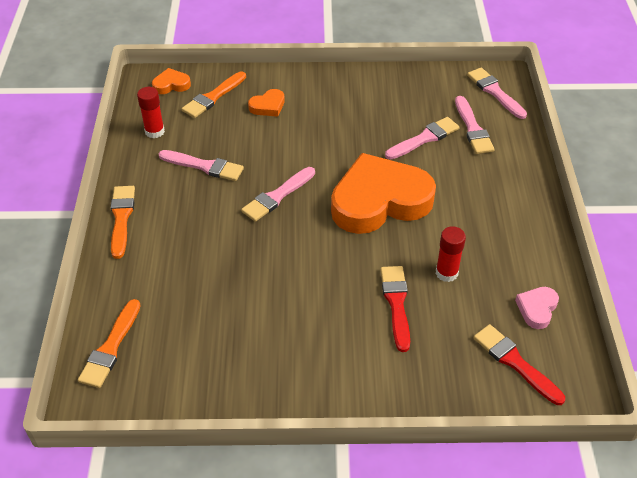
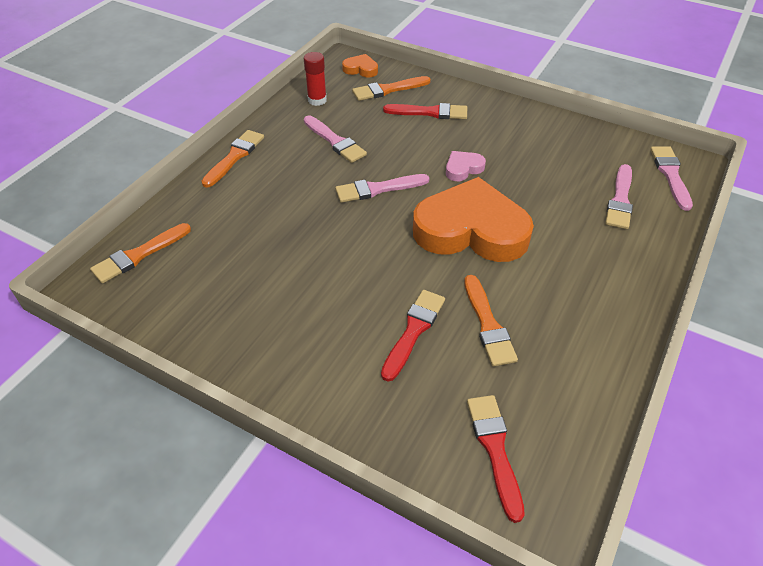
camera: 30 degrees right, 0 degrees up
(268, 106) = (430, 112): orange heart -> red brush
(424, 138) = (560, 191): pink brush -> none
(446, 273) = (488, 324): red glue stick -> orange brush
(537, 309) = (561, 405): pink heart -> pink heart (463, 168)

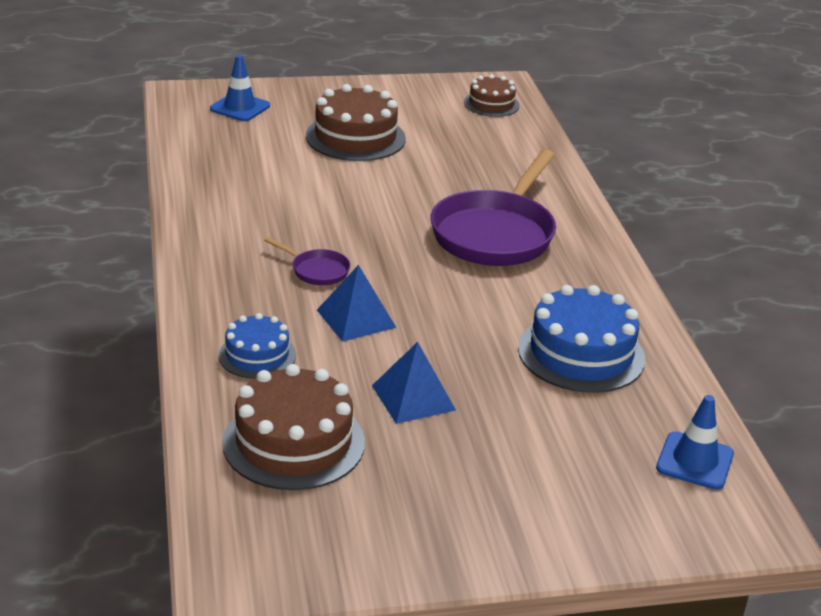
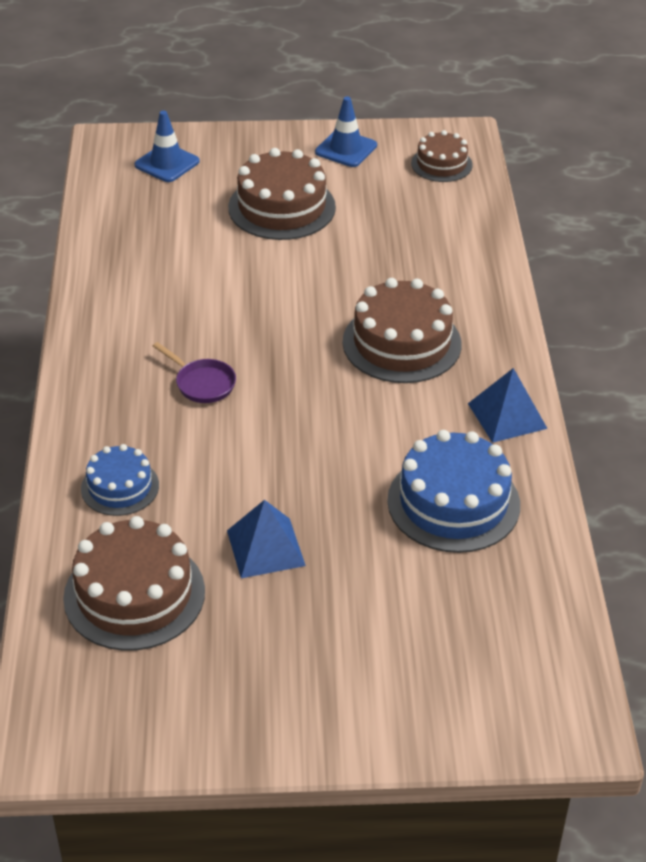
camera: 10 degrees right, 10 degrees up
(356, 318) = (229, 446): blue pyramid -> blue pyramid (507, 415)
(495, 234) = (401, 343): purple pan -> brown cake
(694, 461) = (537, 643): blue traffic cone -> blue traffic cone (346, 149)

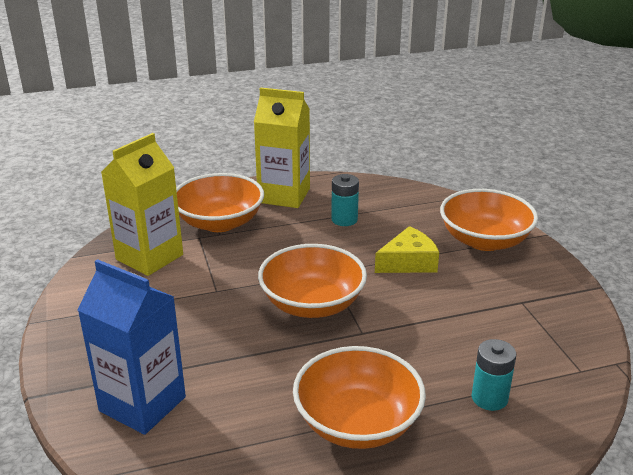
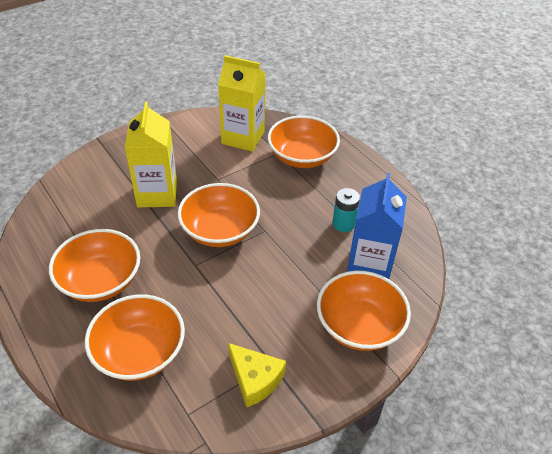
camera: 70 degrees right, 15 degrees up
(142, 404) = (99, 180): blue carton -> blue carton (368, 266)
(284, 195) = (361, 180): yellow carton -> yellow carton (157, 194)
(408, 262) = (298, 276): yellow cheese -> yellow cheese (255, 379)
(489, 398) = (139, 352): turquoise battery -> orange bowl

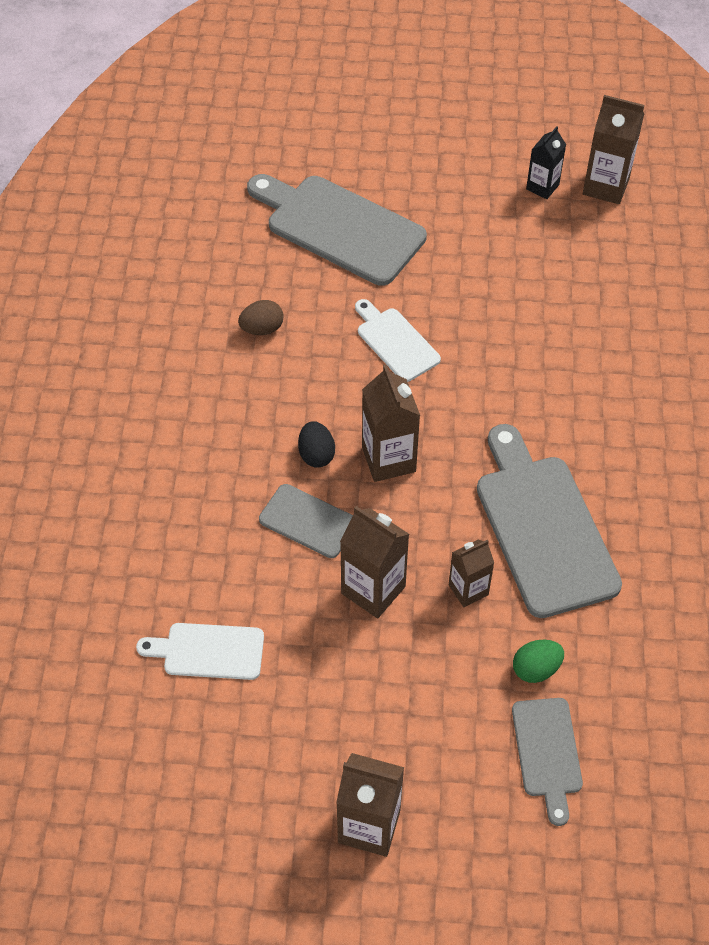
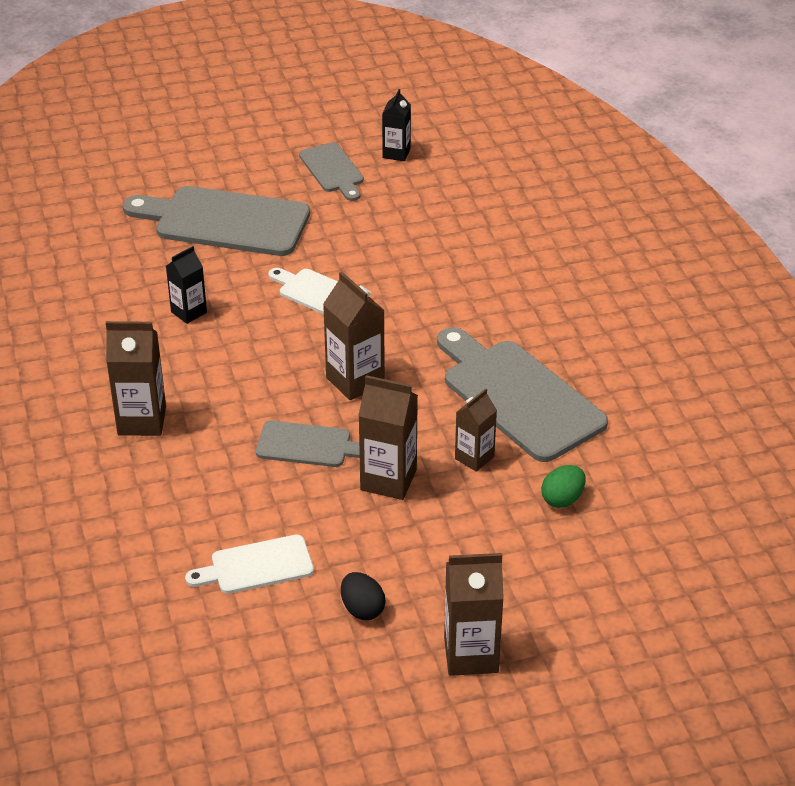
camera: 20 degrees left, 15 degrees down
(262, 329) = (189, 312): brown egg -> black carton
(316, 454) = (286, 393): black egg -> black egg (362, 609)
(547, 752) = (602, 556): grey cutting board -> grey cutting board (333, 170)
(606, 186) = (452, 141): brown carton -> brown carton (142, 421)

> _ABOUT THIS TASK_
Set every record down exactly, omitting pictures.

> _SOLUTION TO THIS PROBLEM_
camera: 30 degrees right, 0 degrees up
(268, 106) = (430, 112): orange heart -> red brush
(424, 138) = (560, 191): pink brush -> none
(446, 273) = (488, 324): red glue stick -> orange brush
(537, 309) = (561, 405): pink heart -> pink heart (463, 168)

camera: 10 degrees right, 10 degrees up
(356, 318) = (229, 446): blue pyramid -> blue pyramid (507, 415)
(495, 234) = (401, 343): purple pan -> brown cake
(694, 461) = (537, 643): blue traffic cone -> blue traffic cone (346, 149)

camera: 70 degrees right, 15 degrees up
(142, 404) = (99, 180): blue carton -> blue carton (368, 266)
(284, 195) = (361, 180): yellow carton -> yellow carton (157, 194)
(408, 262) = (298, 276): yellow cheese -> yellow cheese (255, 379)
(489, 398) = (139, 352): turquoise battery -> orange bowl

camera: 20 degrees left, 15 degrees down
(262, 329) = (189, 312): brown egg -> black carton
(316, 454) = (286, 393): black egg -> black egg (362, 609)
(547, 752) = (602, 556): grey cutting board -> grey cutting board (333, 170)
(606, 186) = (452, 141): brown carton -> brown carton (142, 421)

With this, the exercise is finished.